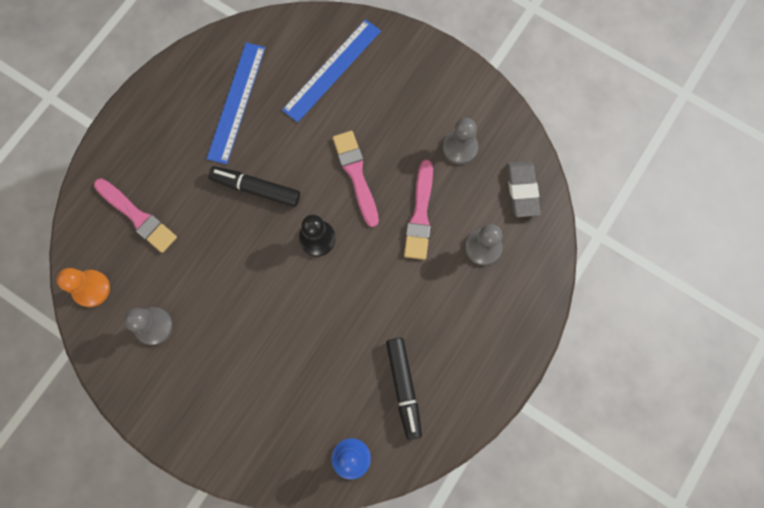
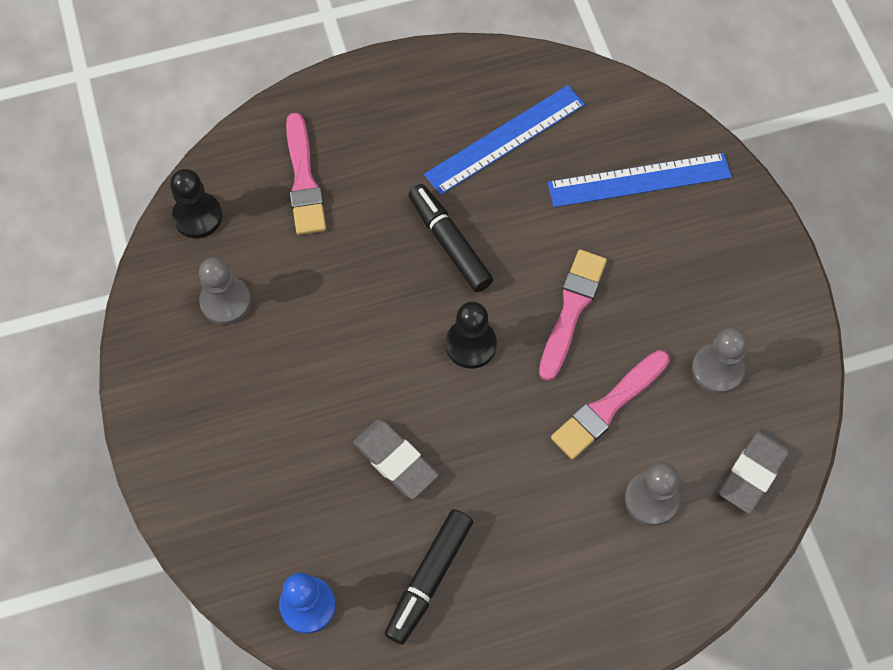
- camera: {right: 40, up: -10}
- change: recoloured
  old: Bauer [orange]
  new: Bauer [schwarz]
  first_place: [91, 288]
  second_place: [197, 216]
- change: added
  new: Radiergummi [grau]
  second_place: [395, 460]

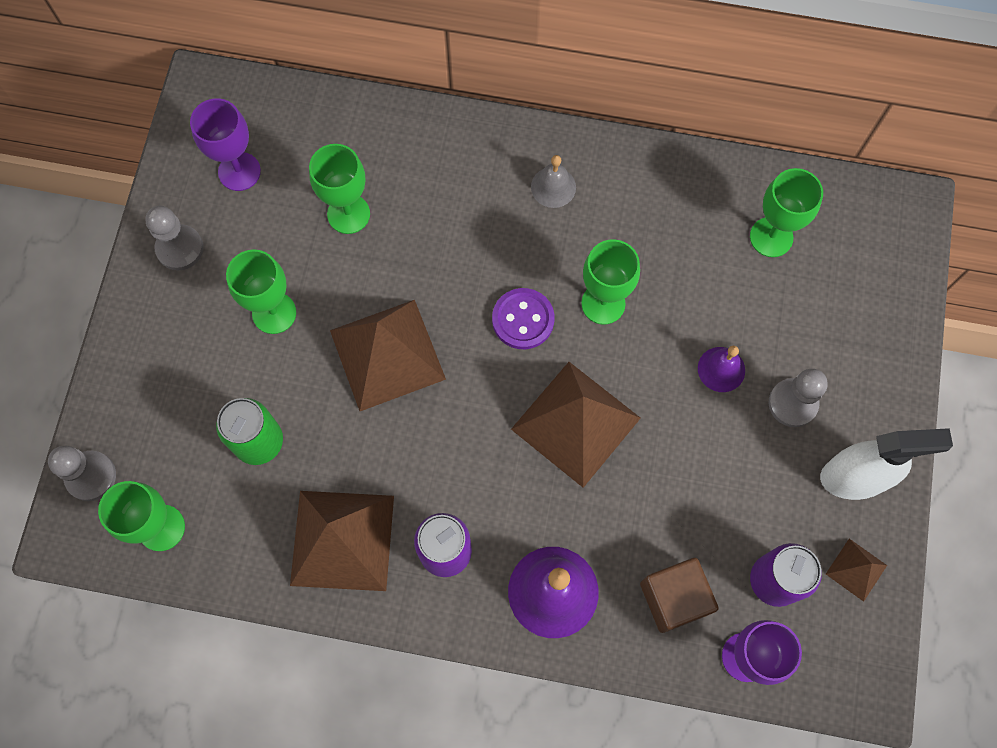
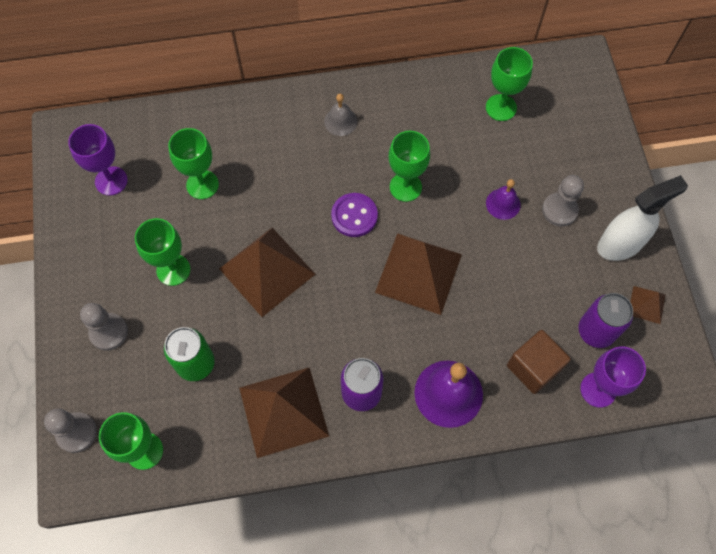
- camera: {right: -20, up: -5}
- change: moved
  old: Bauer [grau]
  first_place: [180, 248]
  second_place: [108, 332]

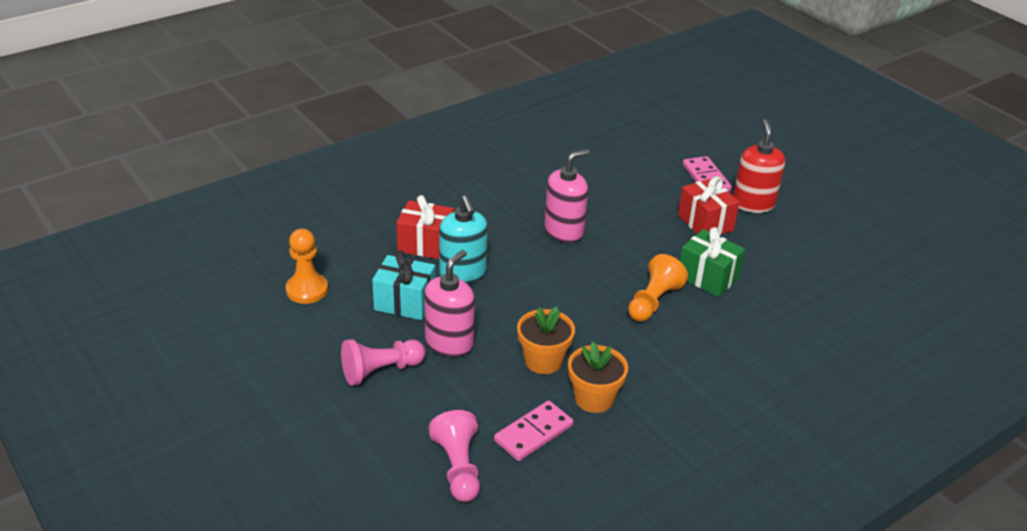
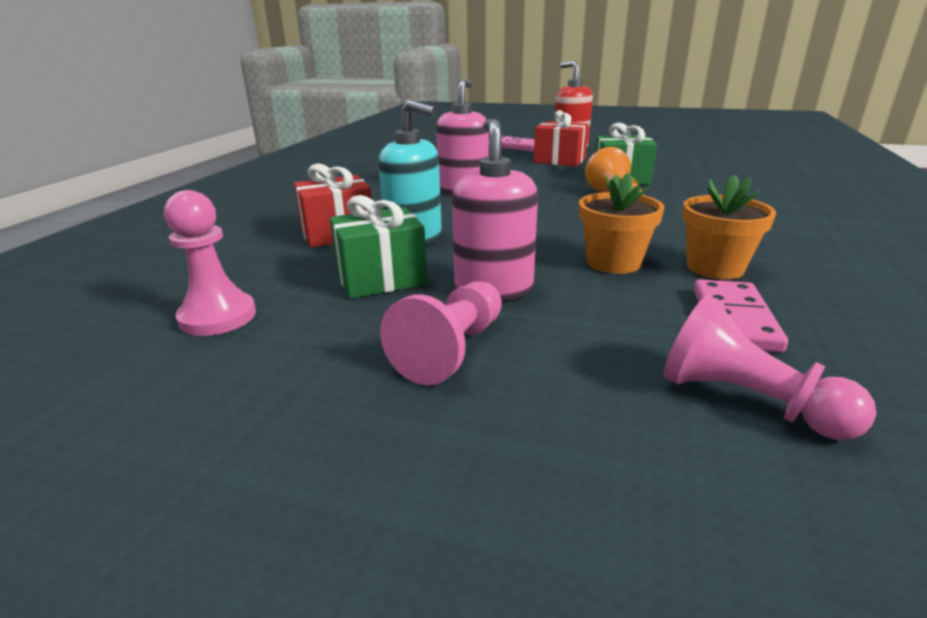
- camera: {right: -35, up: -10}
- change: recoloured
  old: Bauer [orange]
  new: Bauer [rosa]
  first_place: [307, 290]
  second_place: [218, 317]
- change: recoloured
  old: Geschenk [türkis]
  new: Geschenk [grün]
  first_place: [405, 302]
  second_place: [381, 279]

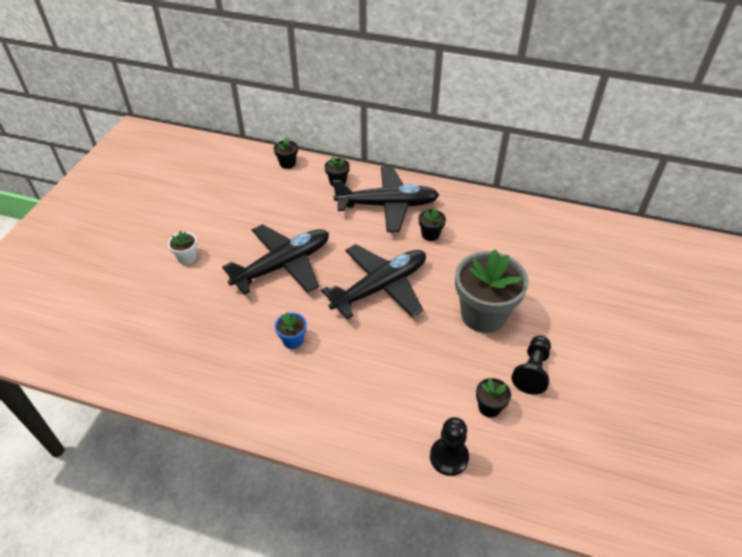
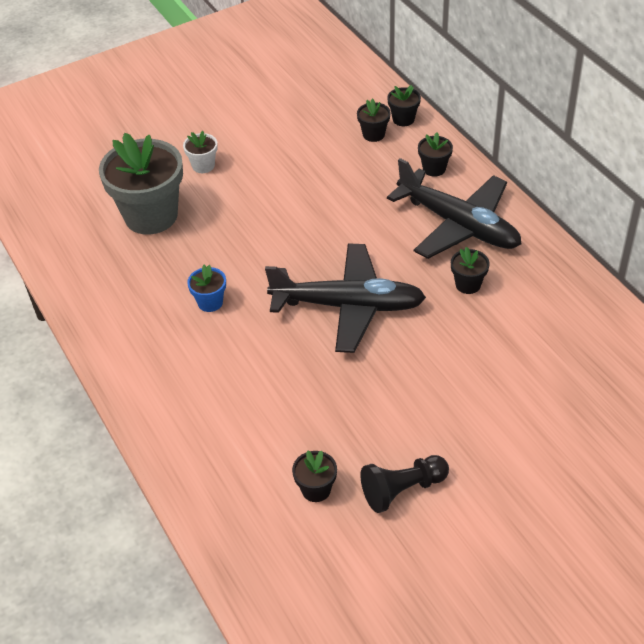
- camera: {right: 45, up: 0}
- change: removed
  old: Flugzeug [schwarz]
  first_place: [283, 265]
- change: moved
  old: Blumentopf [grau]
  first_place: [483, 315]
  second_place: [151, 216]
- change: removed
  old: Bauer [schwarz]
  first_place: [449, 457]
- change: added
  new: Blumentopf [schwarz]
  second_place: [373, 134]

- **EXERCISE INSTRUCTIONS**
Copy out the lines above unchanged. Skip the images.

- **YOUR RESPONSE**
- camera: {right: 40, up: -10}
- change: recoloured
  old: Bauer [orange]
  new: Bauer [schwarz]
  first_place: [91, 288]
  second_place: [197, 216]
- change: added
  new: Radiergummi [grau]
  second_place: [395, 460]

- camera: {right: -20, up: -5}
- change: moved
  old: Bauer [grau]
  first_place: [180, 248]
  second_place: [108, 332]

- camera: {right: -35, up: -10}
- change: recoloured
  old: Bauer [orange]
  new: Bauer [rosa]
  first_place: [307, 290]
  second_place: [218, 317]
- change: recoloured
  old: Geschenk [türkis]
  new: Geschenk [grün]
  first_place: [405, 302]
  second_place: [381, 279]

- camera: {right: 45, up: 0}
- change: removed
  old: Flugzeug [schwarz]
  first_place: [283, 265]
- change: moved
  old: Blumentopf [grau]
  first_place: [483, 315]
  second_place: [151, 216]
- change: removed
  old: Bauer [schwarz]
  first_place: [449, 457]
- change: added
  new: Blumentopf [schwarz]
  second_place: [373, 134]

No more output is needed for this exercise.